Reproduce exactly the lines below from the one containing "KEYS pin K3: A4 -> 10" through the one containing "ENC1 pin CLK: D5 -> RX", including both, and nothing else.

DATASET CONTENT ::

****************

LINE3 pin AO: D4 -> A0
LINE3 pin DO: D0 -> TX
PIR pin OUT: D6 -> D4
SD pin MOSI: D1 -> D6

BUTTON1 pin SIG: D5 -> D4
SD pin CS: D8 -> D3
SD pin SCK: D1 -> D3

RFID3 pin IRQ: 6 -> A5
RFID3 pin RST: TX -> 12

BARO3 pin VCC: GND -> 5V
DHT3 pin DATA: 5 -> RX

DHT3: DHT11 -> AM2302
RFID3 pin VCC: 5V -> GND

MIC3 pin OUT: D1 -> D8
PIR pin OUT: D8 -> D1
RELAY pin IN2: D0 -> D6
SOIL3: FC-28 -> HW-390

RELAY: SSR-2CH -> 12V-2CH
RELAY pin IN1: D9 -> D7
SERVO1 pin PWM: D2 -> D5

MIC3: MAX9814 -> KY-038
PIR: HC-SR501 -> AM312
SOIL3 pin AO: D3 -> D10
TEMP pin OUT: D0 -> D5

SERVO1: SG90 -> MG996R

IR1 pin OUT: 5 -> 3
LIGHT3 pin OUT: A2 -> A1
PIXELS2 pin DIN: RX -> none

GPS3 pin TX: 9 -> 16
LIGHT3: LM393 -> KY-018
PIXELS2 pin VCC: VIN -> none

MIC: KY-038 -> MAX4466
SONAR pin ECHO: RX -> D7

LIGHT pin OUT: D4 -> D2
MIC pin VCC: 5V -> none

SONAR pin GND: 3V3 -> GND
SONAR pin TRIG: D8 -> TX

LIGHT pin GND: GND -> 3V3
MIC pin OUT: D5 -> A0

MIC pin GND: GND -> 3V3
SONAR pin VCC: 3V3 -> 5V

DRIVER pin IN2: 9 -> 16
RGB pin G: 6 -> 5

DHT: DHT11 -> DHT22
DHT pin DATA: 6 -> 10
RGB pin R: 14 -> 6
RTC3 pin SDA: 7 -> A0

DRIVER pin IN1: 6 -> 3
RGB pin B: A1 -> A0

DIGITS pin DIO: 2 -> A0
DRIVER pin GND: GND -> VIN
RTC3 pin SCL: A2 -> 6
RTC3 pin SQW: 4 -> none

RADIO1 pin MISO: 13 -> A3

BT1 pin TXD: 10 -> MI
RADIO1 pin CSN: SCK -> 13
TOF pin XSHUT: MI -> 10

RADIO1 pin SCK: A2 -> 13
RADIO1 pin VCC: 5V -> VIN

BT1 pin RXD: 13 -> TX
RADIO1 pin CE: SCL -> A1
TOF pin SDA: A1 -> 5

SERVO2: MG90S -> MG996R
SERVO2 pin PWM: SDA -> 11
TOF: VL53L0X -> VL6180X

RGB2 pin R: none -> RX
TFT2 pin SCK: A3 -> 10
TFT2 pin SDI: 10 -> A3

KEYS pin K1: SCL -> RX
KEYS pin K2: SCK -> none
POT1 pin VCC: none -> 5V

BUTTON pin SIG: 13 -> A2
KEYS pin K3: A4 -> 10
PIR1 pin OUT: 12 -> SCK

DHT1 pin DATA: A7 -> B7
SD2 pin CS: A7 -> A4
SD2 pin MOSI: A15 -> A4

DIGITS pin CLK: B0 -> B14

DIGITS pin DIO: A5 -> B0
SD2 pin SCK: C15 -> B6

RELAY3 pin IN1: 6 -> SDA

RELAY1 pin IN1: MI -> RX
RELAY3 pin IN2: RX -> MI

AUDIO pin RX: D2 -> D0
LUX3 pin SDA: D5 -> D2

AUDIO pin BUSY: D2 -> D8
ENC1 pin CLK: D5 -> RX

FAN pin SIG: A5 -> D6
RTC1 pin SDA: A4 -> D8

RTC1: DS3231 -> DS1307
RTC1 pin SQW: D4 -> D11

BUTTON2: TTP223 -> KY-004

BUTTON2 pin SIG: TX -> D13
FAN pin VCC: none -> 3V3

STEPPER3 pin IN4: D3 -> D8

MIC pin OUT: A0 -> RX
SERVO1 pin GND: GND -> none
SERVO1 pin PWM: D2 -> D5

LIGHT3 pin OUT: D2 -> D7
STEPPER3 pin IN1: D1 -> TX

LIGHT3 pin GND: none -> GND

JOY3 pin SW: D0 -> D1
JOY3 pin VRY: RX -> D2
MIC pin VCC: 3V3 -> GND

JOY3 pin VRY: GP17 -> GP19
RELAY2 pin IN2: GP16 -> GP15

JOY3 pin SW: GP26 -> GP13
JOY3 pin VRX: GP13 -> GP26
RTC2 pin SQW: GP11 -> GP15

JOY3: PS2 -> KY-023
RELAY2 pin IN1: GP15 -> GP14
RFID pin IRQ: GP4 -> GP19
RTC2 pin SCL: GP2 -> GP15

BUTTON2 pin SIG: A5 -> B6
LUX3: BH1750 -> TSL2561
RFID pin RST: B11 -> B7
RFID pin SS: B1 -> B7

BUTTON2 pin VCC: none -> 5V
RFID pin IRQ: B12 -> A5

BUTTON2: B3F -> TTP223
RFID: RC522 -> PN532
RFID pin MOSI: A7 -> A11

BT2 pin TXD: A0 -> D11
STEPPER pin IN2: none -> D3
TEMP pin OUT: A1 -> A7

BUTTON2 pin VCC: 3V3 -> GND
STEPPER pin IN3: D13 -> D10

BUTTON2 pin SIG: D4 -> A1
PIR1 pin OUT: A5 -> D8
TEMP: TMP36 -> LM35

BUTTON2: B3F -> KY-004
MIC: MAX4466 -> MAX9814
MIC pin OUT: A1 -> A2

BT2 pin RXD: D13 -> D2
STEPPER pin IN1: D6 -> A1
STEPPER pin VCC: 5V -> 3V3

****************

SOLVED EXERCISE ::
KEYS pin K3: A4 -> 10
PIR1 pin OUT: 12 -> SCK

DHT1 pin DATA: A7 -> B7
SD2 pin CS: A7 -> A4
SD2 pin MOSI: A15 -> A4

DIGITS pin CLK: B0 -> B14

DIGITS pin DIO: A5 -> B0
SD2 pin SCK: C15 -> B6

RELAY3 pin IN1: 6 -> SDA

RELAY1 pin IN1: MI -> RX
RELAY3 pin IN2: RX -> MI

AUDIO pin RX: D2 -> D0
LUX3 pin SDA: D5 -> D2

AUDIO pin BUSY: D2 -> D8
ENC1 pin CLK: D5 -> RX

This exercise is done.